*** Data for processing ***

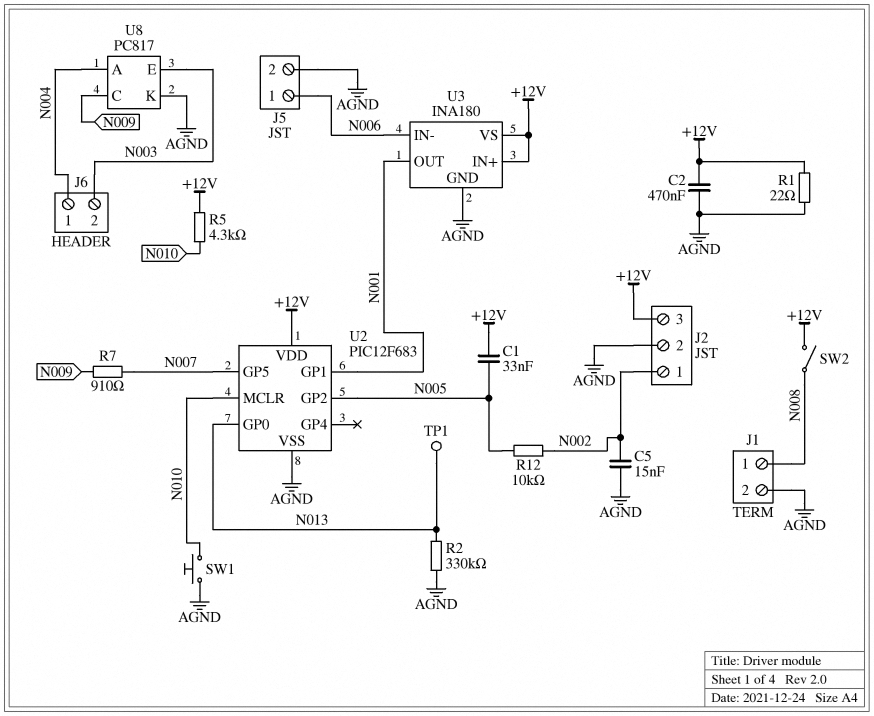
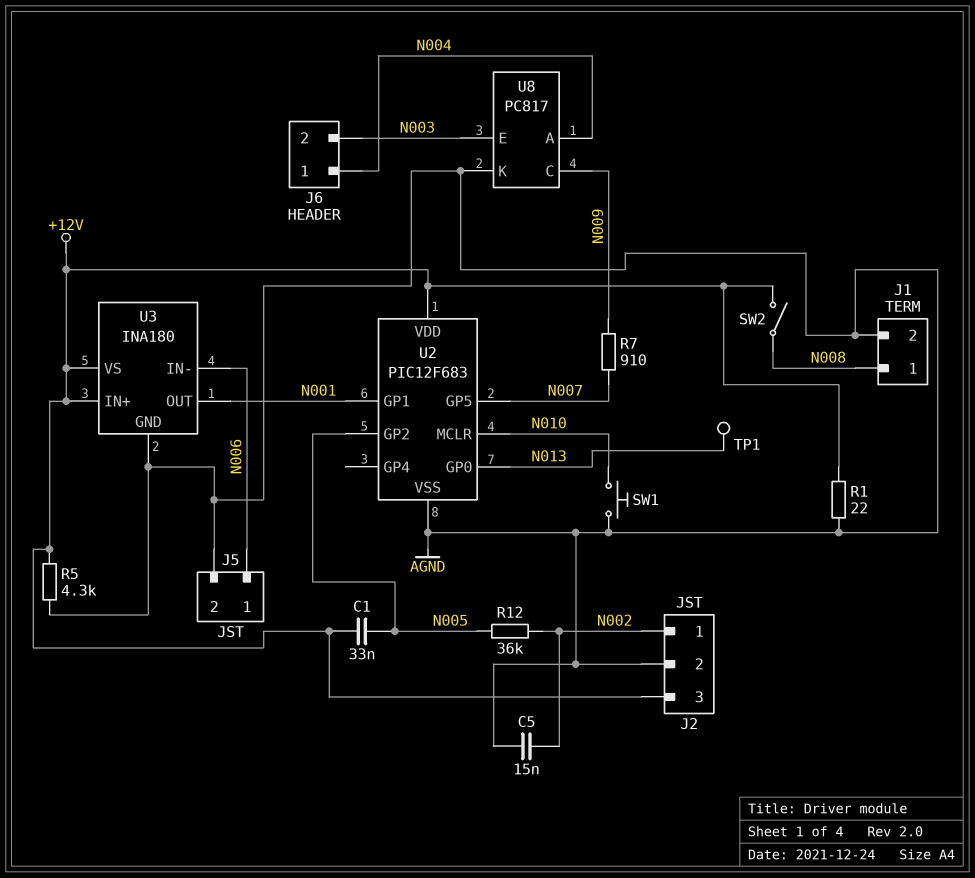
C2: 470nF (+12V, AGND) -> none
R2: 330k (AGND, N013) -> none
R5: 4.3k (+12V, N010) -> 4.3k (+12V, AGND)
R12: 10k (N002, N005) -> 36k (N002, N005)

*** End of Data for processing ***
*** Data for processing ***

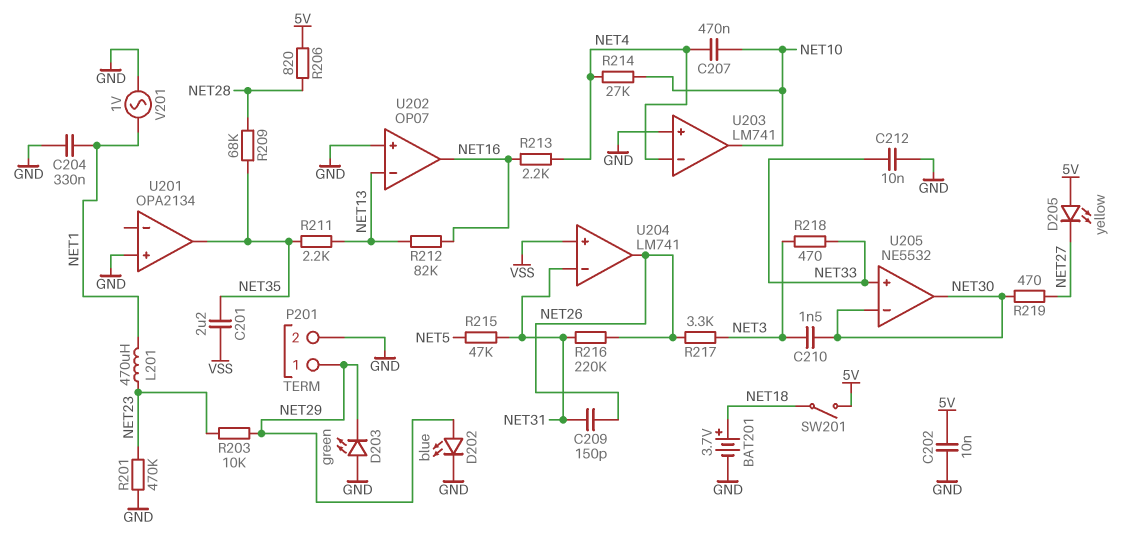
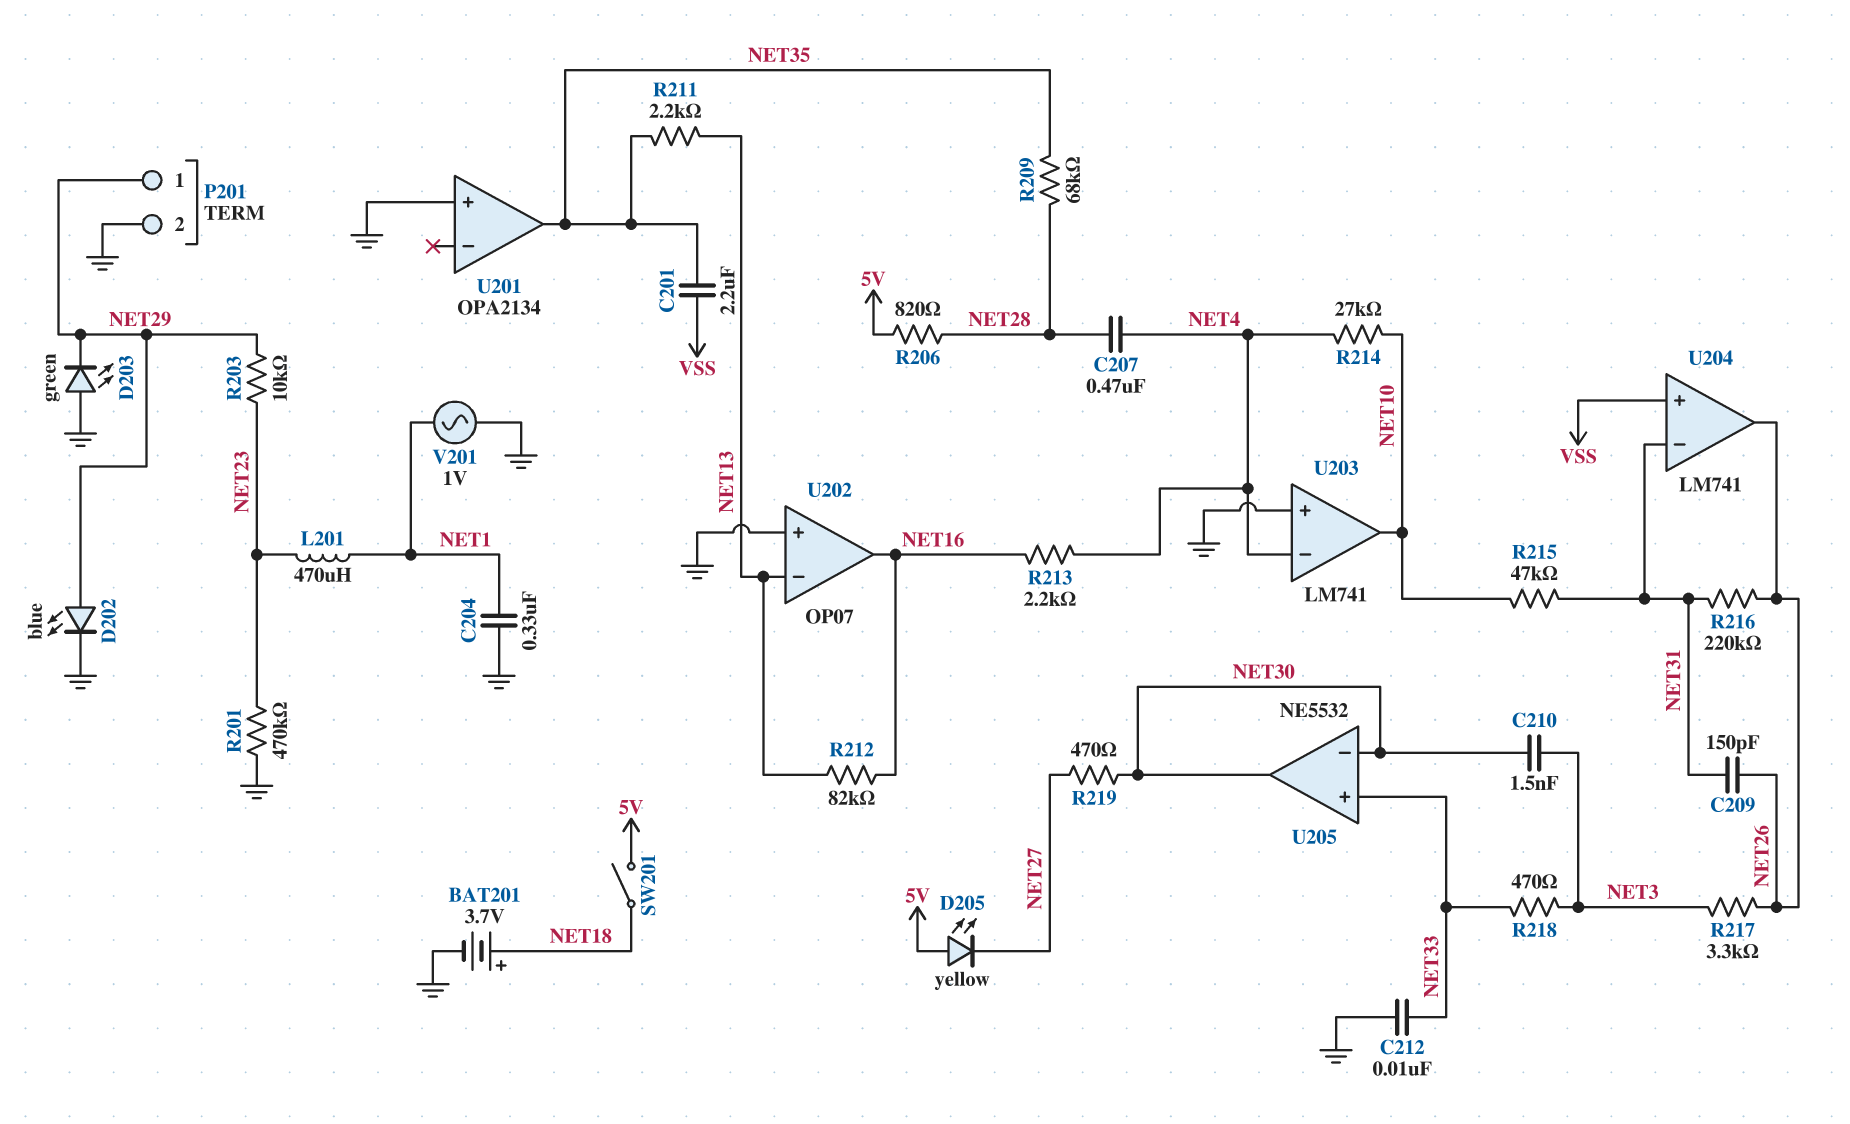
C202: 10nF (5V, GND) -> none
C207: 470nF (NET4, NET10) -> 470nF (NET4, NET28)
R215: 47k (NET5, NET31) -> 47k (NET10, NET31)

*** End of Data for processing ***

About this exercise:
Look above for the line with "C2: 470nF (+12V, AGND) -> none" and the line with "R12: 10k (N002, N005) -> 36k (N002, N005)", and reproduce exactly those two lines plus every line between, nothing more.

Answer to the problem:
C2: 470nF (+12V, AGND) -> none
R2: 330k (AGND, N013) -> none
R5: 4.3k (+12V, N010) -> 4.3k (+12V, AGND)
R12: 10k (N002, N005) -> 36k (N002, N005)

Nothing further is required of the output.